Your instructions: The range runs from the line containing "R14: 6.8k (GATE, PULSE) -> 6.8k (GATE, GND)" to the last line of the entries. Copy that range exactly, omitting pictures.

Data section:
★ ★ ★ ★

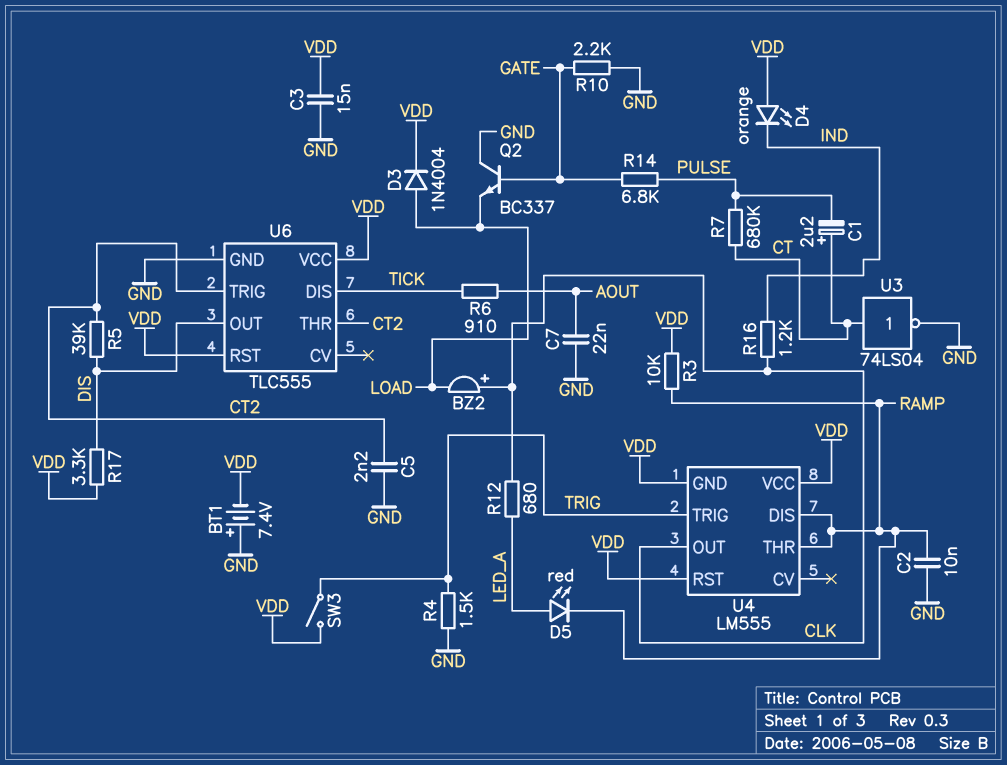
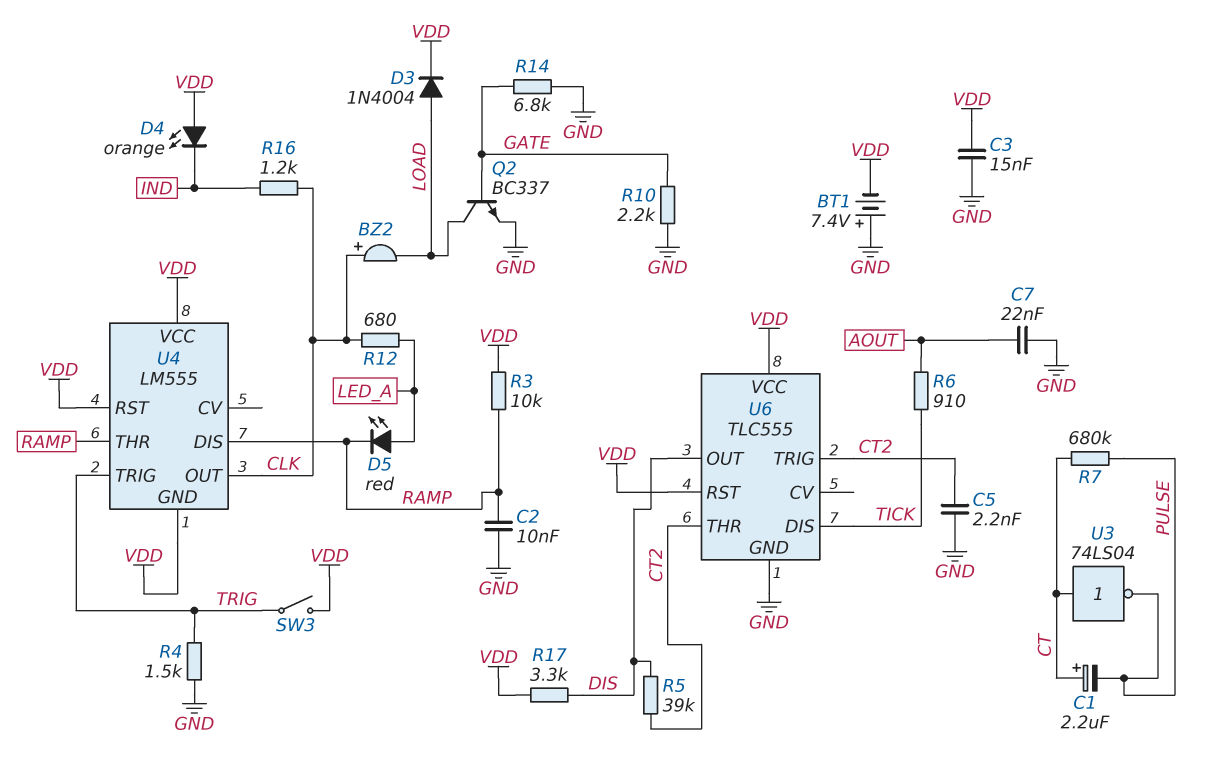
Q2: NPN BC337 (B GATE, C GND, E LOAD) -> NPN BC337 (B GATE, C LOAD, E GND)
R14: 6.8k (GATE, PULSE) -> 6.8k (GATE, GND)
U3: NOT 74LS04 (in CT, out GND) -> NOT 74LS04 (in CT, out PULSE)

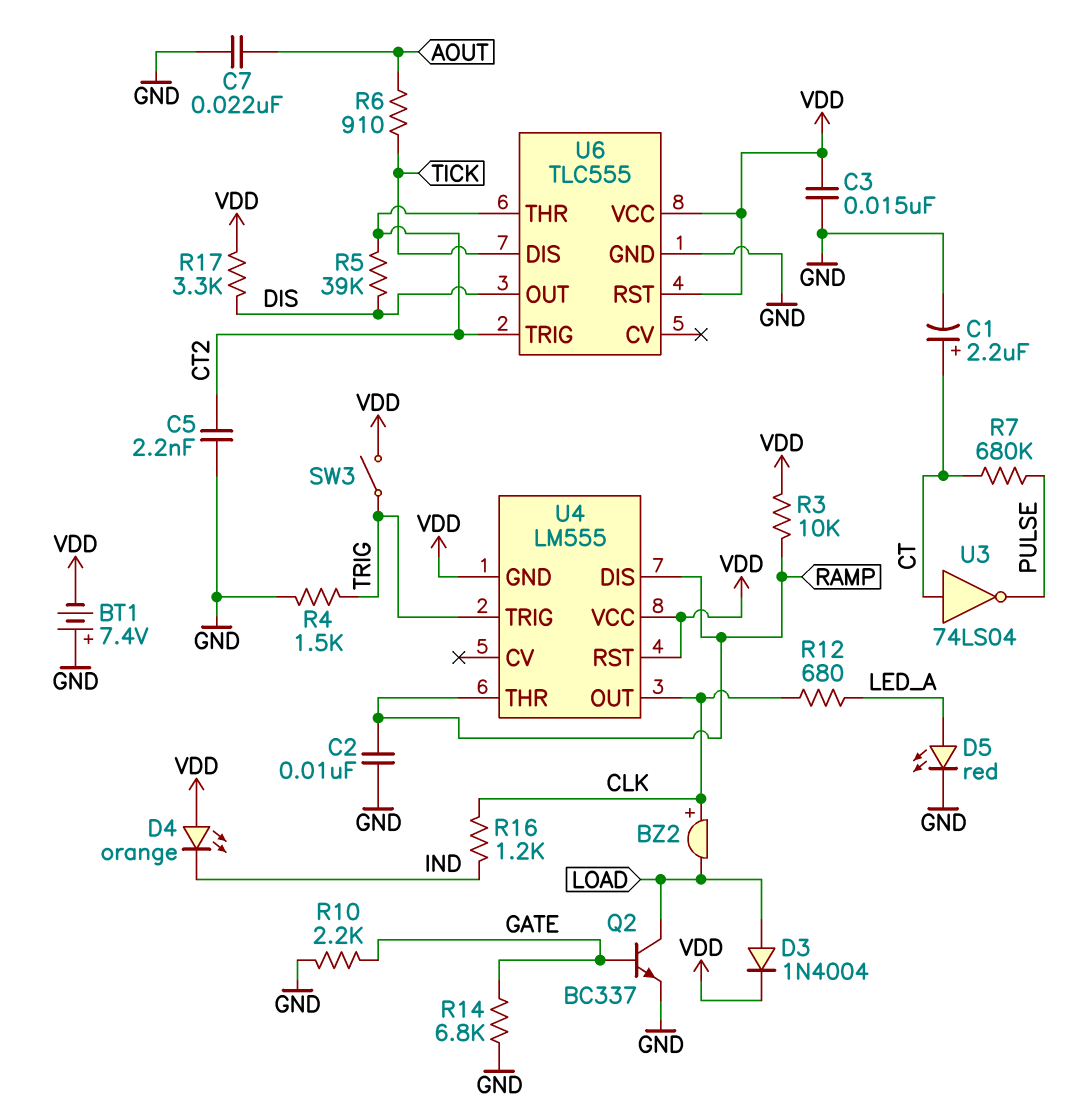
C1: 2.2uF (plus CT, minus PULSE) -> 2.2uF (plus CT, minus GND)
D5: LED red (A LED_A, K RAMP) -> LED red (A LED_A, K GND)

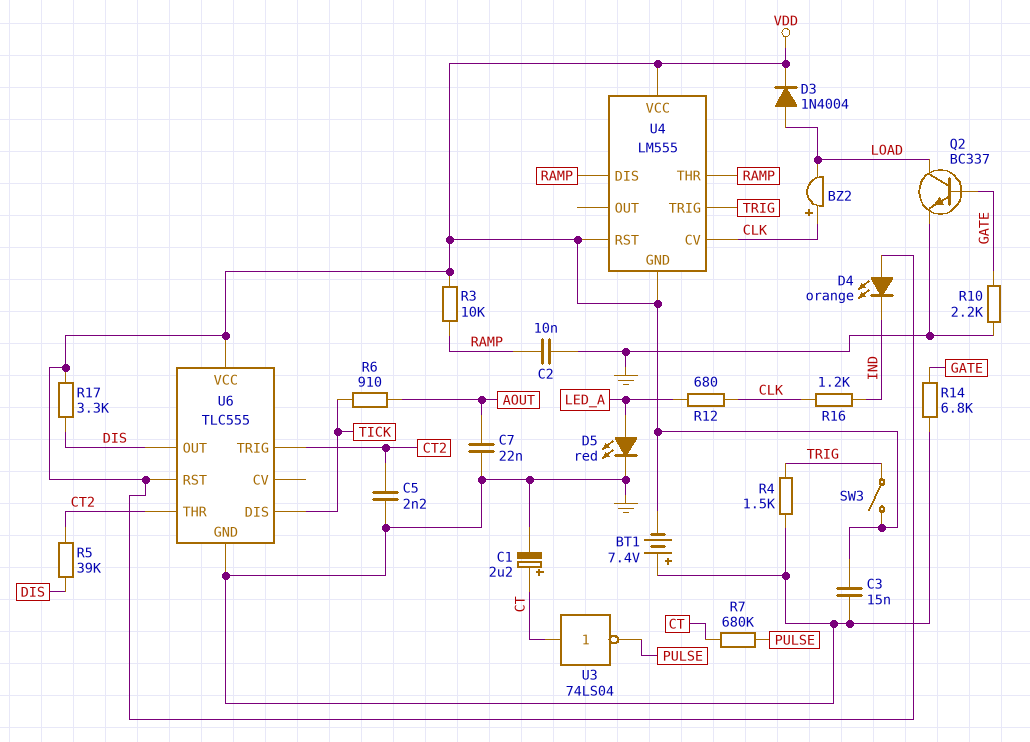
U4 pin CV: none -> CLK
U4 pin OUT: CLK -> none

★ ★ ★ ★

Output:
R14: 6.8k (GATE, PULSE) -> 6.8k (GATE, GND)
U3: NOT 74LS04 (in CT, out GND) -> NOT 74LS04 (in CT, out PULSE)

C1: 2.2uF (plus CT, minus PULSE) -> 2.2uF (plus CT, minus GND)
D5: LED red (A LED_A, K RAMP) -> LED red (A LED_A, K GND)

U4 pin CV: none -> CLK
U4 pin OUT: CLK -> none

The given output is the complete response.